> [DESCRIPTION OF THE TASK] Please extract every line of the records that contains the string "kern", copying each one in full.

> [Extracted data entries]
■ ■ ■

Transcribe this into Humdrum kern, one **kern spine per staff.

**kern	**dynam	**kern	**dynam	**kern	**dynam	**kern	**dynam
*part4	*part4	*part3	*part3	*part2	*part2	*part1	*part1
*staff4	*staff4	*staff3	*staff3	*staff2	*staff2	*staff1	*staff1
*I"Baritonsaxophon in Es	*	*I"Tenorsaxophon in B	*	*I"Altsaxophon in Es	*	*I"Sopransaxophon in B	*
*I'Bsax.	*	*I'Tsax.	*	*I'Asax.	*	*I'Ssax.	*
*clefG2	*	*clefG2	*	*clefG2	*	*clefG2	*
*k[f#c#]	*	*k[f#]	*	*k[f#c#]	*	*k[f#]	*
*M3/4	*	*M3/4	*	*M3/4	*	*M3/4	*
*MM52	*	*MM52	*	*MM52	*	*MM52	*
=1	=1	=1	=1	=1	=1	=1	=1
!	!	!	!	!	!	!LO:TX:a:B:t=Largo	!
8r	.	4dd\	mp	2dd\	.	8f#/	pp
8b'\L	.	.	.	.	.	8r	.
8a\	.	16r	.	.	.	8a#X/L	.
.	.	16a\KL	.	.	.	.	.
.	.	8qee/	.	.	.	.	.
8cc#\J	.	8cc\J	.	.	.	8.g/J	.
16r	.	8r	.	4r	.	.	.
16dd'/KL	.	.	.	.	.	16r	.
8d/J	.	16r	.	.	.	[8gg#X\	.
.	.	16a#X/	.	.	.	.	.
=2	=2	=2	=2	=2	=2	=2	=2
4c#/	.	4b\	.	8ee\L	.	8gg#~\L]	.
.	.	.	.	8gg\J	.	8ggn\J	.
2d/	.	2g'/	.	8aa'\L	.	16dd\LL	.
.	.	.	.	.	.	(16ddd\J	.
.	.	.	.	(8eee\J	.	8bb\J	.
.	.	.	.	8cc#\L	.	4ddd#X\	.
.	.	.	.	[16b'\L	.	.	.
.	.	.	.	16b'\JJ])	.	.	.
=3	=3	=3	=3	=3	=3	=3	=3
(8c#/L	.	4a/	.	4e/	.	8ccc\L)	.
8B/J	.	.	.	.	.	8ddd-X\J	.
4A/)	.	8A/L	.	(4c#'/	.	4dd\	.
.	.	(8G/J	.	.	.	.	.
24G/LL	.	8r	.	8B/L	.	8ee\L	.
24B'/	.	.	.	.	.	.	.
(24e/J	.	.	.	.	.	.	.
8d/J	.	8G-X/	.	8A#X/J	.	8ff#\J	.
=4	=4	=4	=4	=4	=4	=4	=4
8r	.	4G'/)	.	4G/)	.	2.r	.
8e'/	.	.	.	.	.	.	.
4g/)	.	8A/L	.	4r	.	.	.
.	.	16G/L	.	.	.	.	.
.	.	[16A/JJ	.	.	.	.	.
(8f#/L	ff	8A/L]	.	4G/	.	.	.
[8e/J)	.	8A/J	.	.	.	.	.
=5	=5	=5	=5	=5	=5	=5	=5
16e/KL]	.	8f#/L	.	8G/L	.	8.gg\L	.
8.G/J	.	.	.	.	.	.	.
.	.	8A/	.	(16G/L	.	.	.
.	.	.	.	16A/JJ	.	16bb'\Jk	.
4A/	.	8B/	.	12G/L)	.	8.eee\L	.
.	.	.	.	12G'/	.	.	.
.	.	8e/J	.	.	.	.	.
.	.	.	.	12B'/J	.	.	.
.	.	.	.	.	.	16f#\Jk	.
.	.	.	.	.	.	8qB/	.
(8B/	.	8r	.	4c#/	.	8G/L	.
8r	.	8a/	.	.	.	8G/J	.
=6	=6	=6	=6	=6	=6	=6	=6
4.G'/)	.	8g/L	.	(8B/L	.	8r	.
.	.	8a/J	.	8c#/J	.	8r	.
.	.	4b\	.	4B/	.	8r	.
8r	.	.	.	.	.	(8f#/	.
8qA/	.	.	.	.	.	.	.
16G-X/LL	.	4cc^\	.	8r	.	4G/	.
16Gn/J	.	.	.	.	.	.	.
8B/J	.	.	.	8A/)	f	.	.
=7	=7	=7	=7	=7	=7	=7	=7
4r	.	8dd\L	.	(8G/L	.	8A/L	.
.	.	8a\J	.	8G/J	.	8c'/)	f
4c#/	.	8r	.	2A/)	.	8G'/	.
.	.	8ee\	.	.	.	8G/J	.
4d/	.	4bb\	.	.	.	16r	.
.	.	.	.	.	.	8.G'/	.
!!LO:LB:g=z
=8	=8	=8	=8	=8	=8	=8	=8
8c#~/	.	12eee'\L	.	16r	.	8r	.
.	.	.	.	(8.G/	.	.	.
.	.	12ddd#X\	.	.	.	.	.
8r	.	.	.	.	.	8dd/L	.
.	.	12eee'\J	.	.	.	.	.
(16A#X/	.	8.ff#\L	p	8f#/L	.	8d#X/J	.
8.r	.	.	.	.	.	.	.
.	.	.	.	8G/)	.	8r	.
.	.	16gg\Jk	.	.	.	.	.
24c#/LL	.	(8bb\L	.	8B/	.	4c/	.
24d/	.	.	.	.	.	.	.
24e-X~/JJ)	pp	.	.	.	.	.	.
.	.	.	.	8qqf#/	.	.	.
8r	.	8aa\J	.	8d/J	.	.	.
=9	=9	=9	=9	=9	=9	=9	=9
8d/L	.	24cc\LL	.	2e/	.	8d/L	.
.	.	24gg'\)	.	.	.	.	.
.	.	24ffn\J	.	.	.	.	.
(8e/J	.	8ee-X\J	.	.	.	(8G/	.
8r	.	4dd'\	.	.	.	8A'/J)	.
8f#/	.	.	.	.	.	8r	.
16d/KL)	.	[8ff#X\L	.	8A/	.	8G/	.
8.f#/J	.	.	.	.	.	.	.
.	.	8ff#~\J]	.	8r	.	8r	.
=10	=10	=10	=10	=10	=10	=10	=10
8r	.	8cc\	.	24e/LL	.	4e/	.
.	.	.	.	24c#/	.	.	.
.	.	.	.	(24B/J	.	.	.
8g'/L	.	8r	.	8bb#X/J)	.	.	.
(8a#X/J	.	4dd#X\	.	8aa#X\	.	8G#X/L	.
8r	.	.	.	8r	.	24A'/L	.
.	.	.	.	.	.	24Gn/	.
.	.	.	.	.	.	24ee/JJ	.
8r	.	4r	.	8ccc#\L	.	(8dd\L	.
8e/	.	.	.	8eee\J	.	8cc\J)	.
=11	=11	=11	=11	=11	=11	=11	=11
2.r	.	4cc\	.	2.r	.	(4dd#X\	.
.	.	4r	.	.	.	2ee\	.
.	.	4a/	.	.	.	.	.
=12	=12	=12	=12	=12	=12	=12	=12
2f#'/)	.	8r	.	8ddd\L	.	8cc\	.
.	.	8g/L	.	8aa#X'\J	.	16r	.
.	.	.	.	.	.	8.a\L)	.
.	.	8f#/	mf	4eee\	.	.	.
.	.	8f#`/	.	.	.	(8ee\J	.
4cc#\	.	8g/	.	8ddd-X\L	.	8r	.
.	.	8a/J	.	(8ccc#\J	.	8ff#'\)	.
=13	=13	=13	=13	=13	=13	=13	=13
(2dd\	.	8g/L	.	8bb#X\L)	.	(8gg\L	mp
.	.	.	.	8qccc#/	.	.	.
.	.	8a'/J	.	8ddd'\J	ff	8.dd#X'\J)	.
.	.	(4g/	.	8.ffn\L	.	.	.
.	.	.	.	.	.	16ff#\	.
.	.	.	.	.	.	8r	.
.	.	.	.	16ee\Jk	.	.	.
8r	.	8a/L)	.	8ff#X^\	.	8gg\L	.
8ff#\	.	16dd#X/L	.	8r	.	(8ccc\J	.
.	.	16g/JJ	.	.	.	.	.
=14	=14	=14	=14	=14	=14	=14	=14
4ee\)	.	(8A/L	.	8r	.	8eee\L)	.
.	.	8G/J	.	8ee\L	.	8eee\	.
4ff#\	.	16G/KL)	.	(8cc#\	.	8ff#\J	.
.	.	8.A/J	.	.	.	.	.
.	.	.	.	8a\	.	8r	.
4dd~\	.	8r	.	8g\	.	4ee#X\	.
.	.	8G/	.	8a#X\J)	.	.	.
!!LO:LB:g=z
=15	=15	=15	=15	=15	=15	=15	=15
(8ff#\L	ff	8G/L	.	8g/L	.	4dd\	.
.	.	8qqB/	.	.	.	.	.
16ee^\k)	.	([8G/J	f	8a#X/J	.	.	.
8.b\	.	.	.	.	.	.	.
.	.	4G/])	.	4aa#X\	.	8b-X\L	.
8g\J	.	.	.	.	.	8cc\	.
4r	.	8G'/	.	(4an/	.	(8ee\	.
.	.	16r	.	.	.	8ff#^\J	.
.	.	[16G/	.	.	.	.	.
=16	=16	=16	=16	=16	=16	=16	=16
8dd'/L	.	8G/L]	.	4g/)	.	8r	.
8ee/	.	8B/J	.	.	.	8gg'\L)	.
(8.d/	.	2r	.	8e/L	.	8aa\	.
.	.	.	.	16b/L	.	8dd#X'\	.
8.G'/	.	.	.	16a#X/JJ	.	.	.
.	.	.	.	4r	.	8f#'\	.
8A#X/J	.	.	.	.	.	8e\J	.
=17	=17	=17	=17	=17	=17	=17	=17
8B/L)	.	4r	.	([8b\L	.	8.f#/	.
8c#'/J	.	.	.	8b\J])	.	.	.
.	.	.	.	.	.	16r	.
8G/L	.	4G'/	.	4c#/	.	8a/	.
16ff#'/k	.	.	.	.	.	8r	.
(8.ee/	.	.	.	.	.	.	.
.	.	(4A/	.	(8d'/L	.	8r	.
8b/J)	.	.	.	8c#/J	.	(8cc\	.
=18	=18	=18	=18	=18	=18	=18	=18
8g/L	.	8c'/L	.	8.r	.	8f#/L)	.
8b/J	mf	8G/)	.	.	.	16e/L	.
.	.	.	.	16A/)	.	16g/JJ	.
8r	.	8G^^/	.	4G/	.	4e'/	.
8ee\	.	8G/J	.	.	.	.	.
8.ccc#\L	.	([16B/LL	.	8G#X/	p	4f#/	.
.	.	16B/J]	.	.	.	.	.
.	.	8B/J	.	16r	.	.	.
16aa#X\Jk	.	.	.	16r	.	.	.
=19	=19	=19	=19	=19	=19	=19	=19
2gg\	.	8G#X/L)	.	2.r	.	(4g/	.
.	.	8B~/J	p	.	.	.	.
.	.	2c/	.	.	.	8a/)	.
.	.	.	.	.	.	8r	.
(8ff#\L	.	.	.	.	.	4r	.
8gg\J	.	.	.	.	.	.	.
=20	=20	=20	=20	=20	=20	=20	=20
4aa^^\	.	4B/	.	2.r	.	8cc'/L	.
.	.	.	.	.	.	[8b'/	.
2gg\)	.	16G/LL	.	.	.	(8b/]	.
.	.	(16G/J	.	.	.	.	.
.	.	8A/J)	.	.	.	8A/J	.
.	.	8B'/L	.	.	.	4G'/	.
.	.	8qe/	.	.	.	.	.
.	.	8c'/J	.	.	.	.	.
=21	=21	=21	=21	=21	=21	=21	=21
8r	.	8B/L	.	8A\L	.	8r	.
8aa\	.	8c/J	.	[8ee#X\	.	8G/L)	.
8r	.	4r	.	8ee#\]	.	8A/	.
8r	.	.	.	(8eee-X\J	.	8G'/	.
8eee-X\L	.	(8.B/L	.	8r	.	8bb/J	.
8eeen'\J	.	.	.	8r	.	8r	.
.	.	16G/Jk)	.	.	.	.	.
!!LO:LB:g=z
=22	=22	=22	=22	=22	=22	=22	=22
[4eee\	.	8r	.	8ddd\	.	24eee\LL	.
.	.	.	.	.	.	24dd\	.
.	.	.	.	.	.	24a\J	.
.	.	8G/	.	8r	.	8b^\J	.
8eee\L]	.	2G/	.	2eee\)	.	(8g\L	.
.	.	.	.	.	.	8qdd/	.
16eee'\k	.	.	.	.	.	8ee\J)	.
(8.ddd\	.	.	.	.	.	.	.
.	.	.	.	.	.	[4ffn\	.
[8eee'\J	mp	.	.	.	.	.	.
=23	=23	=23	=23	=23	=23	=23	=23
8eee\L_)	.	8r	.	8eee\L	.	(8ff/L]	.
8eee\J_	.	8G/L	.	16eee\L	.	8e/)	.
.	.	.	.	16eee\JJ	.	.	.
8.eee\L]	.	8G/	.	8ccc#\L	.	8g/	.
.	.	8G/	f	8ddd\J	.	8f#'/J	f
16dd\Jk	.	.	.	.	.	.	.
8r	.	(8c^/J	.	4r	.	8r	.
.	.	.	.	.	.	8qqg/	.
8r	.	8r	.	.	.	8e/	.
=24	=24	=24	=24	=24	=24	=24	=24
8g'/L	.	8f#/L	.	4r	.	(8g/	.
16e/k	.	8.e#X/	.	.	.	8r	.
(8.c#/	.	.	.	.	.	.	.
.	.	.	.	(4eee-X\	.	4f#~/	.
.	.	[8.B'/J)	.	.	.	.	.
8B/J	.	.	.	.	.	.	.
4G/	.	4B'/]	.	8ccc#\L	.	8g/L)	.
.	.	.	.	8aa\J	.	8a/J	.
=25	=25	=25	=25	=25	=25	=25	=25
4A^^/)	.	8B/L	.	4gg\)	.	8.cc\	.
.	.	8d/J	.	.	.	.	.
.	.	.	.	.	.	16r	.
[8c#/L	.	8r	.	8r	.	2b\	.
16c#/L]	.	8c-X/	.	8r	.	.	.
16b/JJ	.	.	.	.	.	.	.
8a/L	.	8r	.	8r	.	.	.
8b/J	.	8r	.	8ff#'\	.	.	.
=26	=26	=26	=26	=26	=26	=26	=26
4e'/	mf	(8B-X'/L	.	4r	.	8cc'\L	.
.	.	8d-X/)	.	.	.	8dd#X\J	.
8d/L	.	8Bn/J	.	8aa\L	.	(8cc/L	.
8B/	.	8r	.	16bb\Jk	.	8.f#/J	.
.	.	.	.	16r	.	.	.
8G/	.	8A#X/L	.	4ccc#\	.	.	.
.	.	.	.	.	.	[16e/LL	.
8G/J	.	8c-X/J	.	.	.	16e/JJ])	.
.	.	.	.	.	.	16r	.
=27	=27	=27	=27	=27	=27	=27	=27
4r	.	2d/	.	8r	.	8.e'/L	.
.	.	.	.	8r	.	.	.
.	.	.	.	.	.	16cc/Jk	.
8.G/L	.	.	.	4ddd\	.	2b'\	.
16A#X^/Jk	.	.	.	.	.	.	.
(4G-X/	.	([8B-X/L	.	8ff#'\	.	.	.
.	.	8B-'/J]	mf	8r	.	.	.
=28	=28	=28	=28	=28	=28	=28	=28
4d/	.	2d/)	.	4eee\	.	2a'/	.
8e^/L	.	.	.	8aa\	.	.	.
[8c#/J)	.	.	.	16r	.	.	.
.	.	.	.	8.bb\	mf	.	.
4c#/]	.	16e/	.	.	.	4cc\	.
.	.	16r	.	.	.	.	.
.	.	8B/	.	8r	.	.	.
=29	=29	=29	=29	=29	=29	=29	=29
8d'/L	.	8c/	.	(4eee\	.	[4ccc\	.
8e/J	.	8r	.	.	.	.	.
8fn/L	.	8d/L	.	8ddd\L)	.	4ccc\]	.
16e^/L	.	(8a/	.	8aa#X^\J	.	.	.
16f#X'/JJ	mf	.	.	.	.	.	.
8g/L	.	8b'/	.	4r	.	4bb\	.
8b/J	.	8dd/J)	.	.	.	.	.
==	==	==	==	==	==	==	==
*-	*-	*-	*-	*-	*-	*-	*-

■ ■ ■

> [FINAL RESULT]
Transcribe this into Humdrum kern, one **kern spine per staff.
**kern	**dynam	**kern	**dynam	**kern	**dynam	**kern	**dynam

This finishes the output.